Before-and-after change records:
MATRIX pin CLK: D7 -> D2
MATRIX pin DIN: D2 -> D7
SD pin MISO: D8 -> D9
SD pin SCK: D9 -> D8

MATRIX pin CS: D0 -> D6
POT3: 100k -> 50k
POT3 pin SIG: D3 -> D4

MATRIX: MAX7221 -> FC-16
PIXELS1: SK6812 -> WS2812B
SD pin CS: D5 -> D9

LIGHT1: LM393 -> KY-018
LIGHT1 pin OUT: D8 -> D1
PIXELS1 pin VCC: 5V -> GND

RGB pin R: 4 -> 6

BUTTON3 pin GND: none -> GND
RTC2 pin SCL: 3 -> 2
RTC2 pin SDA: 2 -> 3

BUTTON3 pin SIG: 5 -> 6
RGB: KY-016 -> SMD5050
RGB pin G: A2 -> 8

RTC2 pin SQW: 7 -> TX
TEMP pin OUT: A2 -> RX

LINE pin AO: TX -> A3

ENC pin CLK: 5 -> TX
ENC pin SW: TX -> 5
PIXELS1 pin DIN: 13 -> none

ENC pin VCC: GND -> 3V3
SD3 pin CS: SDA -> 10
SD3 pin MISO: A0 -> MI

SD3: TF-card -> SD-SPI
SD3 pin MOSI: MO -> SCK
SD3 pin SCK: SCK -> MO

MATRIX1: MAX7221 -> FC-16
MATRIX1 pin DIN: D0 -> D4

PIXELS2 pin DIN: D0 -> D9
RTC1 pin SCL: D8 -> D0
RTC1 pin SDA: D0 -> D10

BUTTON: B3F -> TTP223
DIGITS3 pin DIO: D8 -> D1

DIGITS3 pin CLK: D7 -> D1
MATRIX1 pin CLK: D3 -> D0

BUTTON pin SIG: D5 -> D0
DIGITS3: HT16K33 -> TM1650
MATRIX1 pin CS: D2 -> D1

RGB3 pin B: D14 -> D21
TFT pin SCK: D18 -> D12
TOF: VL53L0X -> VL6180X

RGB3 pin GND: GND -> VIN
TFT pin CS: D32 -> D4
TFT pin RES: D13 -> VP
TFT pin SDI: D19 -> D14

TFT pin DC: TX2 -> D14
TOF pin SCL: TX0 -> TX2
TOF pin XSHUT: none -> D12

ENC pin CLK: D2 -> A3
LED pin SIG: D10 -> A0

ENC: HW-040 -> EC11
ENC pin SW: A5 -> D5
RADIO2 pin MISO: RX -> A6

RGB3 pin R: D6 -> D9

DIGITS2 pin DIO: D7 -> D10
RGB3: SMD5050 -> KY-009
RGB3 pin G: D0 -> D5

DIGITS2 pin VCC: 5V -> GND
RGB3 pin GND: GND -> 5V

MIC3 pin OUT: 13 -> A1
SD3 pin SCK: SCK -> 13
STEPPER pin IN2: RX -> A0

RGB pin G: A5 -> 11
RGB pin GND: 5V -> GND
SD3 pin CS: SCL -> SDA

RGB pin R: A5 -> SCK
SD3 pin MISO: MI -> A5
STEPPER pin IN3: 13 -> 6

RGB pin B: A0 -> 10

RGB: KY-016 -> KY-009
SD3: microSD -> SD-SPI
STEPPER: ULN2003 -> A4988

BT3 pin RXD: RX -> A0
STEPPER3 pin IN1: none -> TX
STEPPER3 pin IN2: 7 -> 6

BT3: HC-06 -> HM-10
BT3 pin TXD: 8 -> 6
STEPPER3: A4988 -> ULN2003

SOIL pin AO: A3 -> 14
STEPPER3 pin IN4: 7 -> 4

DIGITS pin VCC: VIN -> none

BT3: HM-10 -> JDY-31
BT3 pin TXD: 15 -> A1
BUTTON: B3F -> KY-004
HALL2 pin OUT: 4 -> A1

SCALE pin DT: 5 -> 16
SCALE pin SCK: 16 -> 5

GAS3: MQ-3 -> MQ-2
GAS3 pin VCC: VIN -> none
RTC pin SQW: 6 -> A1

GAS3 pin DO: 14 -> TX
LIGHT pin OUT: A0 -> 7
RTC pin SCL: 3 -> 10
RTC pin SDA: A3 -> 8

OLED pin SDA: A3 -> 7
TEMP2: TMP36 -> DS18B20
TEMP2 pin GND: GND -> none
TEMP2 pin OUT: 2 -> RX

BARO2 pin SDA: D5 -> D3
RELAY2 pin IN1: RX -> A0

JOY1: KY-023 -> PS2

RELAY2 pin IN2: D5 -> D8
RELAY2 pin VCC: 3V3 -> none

Activity - In your response, reproduce the records exactly, every one.

Written solution -
MATRIX pin CLK: D7 -> D2
MATRIX pin DIN: D2 -> D7
SD pin MISO: D8 -> D9
SD pin SCK: D9 -> D8

MATRIX pin CS: D0 -> D6
POT3: 100k -> 50k
POT3 pin SIG: D3 -> D4

MATRIX: MAX7221 -> FC-16
PIXELS1: SK6812 -> WS2812B
SD pin CS: D5 -> D9

LIGHT1: LM393 -> KY-018
LIGHT1 pin OUT: D8 -> D1
PIXELS1 pin VCC: 5V -> GND

RGB pin R: 4 -> 6

BUTTON3 pin GND: none -> GND
RTC2 pin SCL: 3 -> 2
RTC2 pin SDA: 2 -> 3

BUTTON3 pin SIG: 5 -> 6
RGB: KY-016 -> SMD5050
RGB pin G: A2 -> 8

RTC2 pin SQW: 7 -> TX
TEMP pin OUT: A2 -> RX

LINE pin AO: TX -> A3

ENC pin CLK: 5 -> TX
ENC pin SW: TX -> 5
PIXELS1 pin DIN: 13 -> none

ENC pin VCC: GND -> 3V3
SD3 pin CS: SDA -> 10
SD3 pin MISO: A0 -> MI

SD3: TF-card -> SD-SPI
SD3 pin MOSI: MO -> SCK
SD3 pin SCK: SCK -> MO

MATRIX1: MAX7221 -> FC-16
MATRIX1 pin DIN: D0 -> D4

PIXELS2 pin DIN: D0 -> D9
RTC1 pin SCL: D8 -> D0
RTC1 pin SDA: D0 -> D10

BUTTON: B3F -> TTP223
DIGITS3 pin DIO: D8 -> D1

DIGITS3 pin CLK: D7 -> D1
MATRIX1 pin CLK: D3 -> D0

BUTTON pin SIG: D5 -> D0
DIGITS3: HT16K33 -> TM1650
MATRIX1 pin CS: D2 -> D1

RGB3 pin B: D14 -> D21
TFT pin SCK: D18 -> D12
TOF: VL53L0X -> VL6180X

RGB3 pin GND: GND -> VIN
TFT pin CS: D32 -> D4
TFT pin RES: D13 -> VP
TFT pin SDI: D19 -> D14

TFT pin DC: TX2 -> D14
TOF pin SCL: TX0 -> TX2
TOF pin XSHUT: none -> D12

ENC pin CLK: D2 -> A3
LED pin SIG: D10 -> A0

ENC: HW-040 -> EC11
ENC pin SW: A5 -> D5
RADIO2 pin MISO: RX -> A6

RGB3 pin R: D6 -> D9

DIGITS2 pin DIO: D7 -> D10
RGB3: SMD5050 -> KY-009
RGB3 pin G: D0 -> D5

DIGITS2 pin VCC: 5V -> GND
RGB3 pin GND: GND -> 5V

MIC3 pin OUT: 13 -> A1
SD3 pin SCK: SCK -> 13
STEPPER pin IN2: RX -> A0

RGB pin G: A5 -> 11
RGB pin GND: 5V -> GND
SD3 pin CS: SCL -> SDA

RGB pin R: A5 -> SCK
SD3 pin MISO: MI -> A5
STEPPER pin IN3: 13 -> 6

RGB pin B: A0 -> 10

RGB: KY-016 -> KY-009
SD3: microSD -> SD-SPI
STEPPER: ULN2003 -> A4988

BT3 pin RXD: RX -> A0
STEPPER3 pin IN1: none -> TX
STEPPER3 pin IN2: 7 -> 6

BT3: HC-06 -> HM-10
BT3 pin TXD: 8 -> 6
STEPPER3: A4988 -> ULN2003

SOIL pin AO: A3 -> 14
STEPPER3 pin IN4: 7 -> 4

DIGITS pin VCC: VIN -> none

BT3: HM-10 -> JDY-31
BT3 pin TXD: 15 -> A1
BUTTON: B3F -> KY-004
HALL2 pin OUT: 4 -> A1

SCALE pin DT: 5 -> 16
SCALE pin SCK: 16 -> 5

GAS3: MQ-3 -> MQ-2
GAS3 pin VCC: VIN -> none
RTC pin SQW: 6 -> A1

GAS3 pin DO: 14 -> TX
LIGHT pin OUT: A0 -> 7
RTC pin SCL: 3 -> 10
RTC pin SDA: A3 -> 8

OLED pin SDA: A3 -> 7
TEMP2: TMP36 -> DS18B20
TEMP2 pin GND: GND -> none
TEMP2 pin OUT: 2 -> RX

BARO2 pin SDA: D5 -> D3
RELAY2 pin IN1: RX -> A0

JOY1: KY-023 -> PS2

RELAY2 pin IN2: D5 -> D8
RELAY2 pin VCC: 3V3 -> none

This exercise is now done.